*What needs to be done:* In how many lines of the records below does the word "black" appear? Answer with the number alone.

(Records from a dataset)
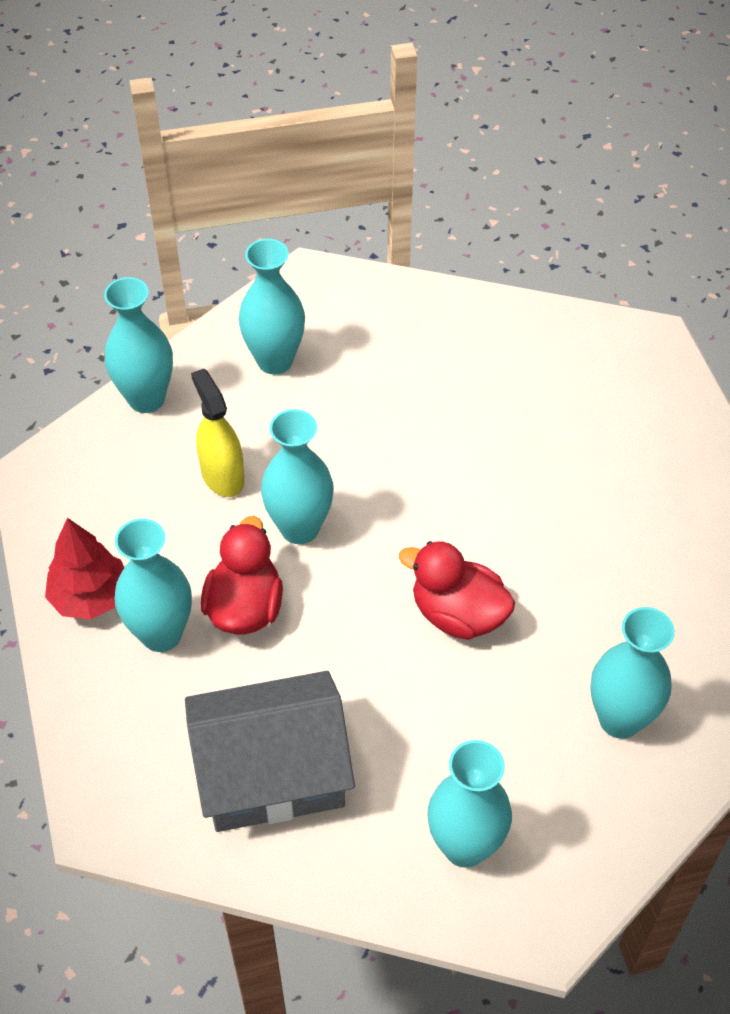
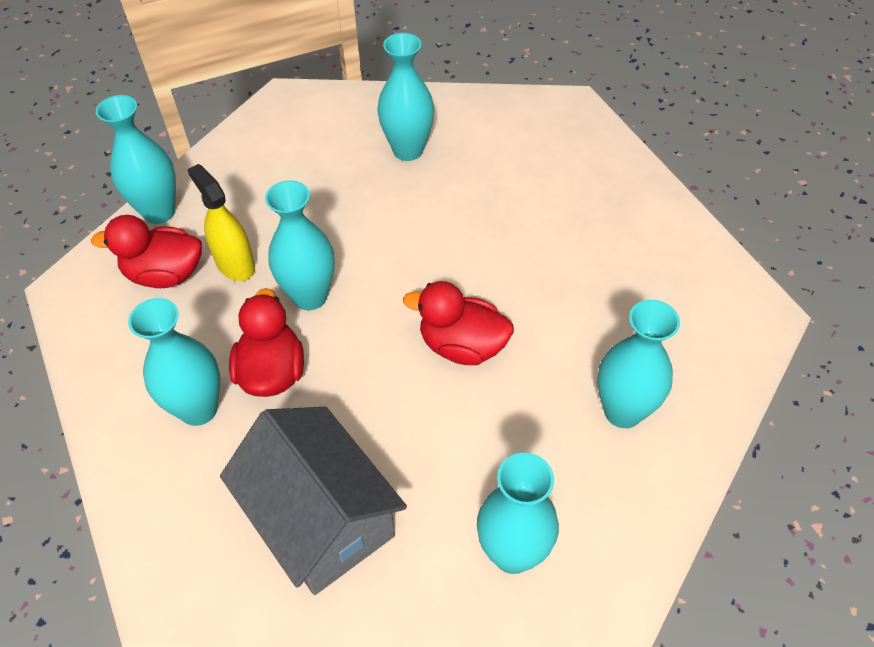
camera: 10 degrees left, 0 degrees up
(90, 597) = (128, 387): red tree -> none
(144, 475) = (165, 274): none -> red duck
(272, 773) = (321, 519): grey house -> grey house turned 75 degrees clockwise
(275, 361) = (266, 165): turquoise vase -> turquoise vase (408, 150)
* * *
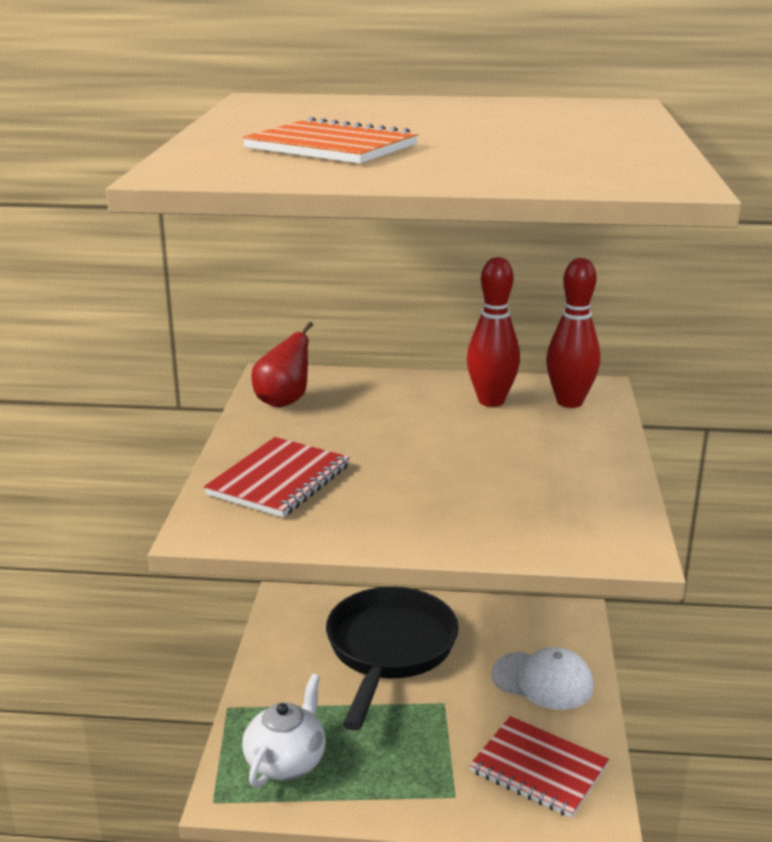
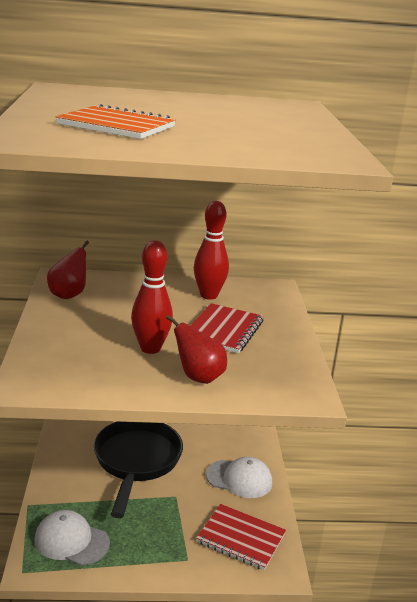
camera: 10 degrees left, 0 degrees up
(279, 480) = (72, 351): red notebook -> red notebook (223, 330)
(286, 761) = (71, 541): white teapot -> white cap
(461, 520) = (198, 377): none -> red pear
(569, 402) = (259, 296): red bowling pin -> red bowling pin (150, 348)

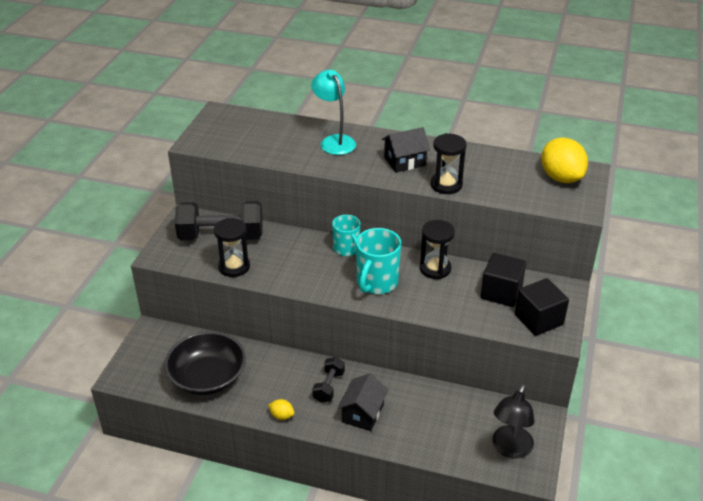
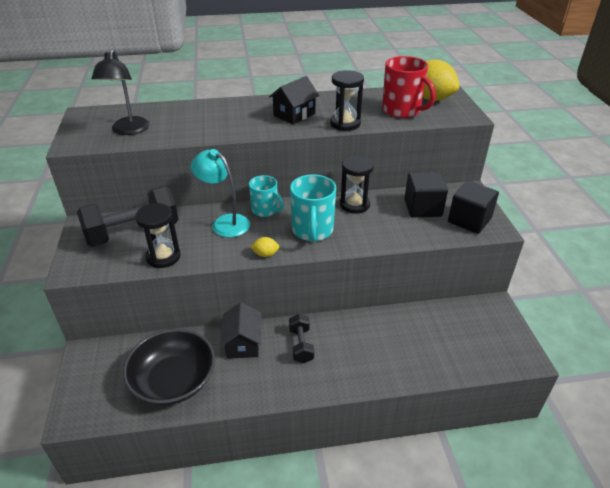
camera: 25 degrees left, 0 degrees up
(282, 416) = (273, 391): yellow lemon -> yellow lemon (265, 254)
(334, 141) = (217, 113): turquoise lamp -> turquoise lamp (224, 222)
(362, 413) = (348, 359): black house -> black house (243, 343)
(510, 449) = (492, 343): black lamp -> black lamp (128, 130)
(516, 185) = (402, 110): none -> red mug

*Written reply:* 2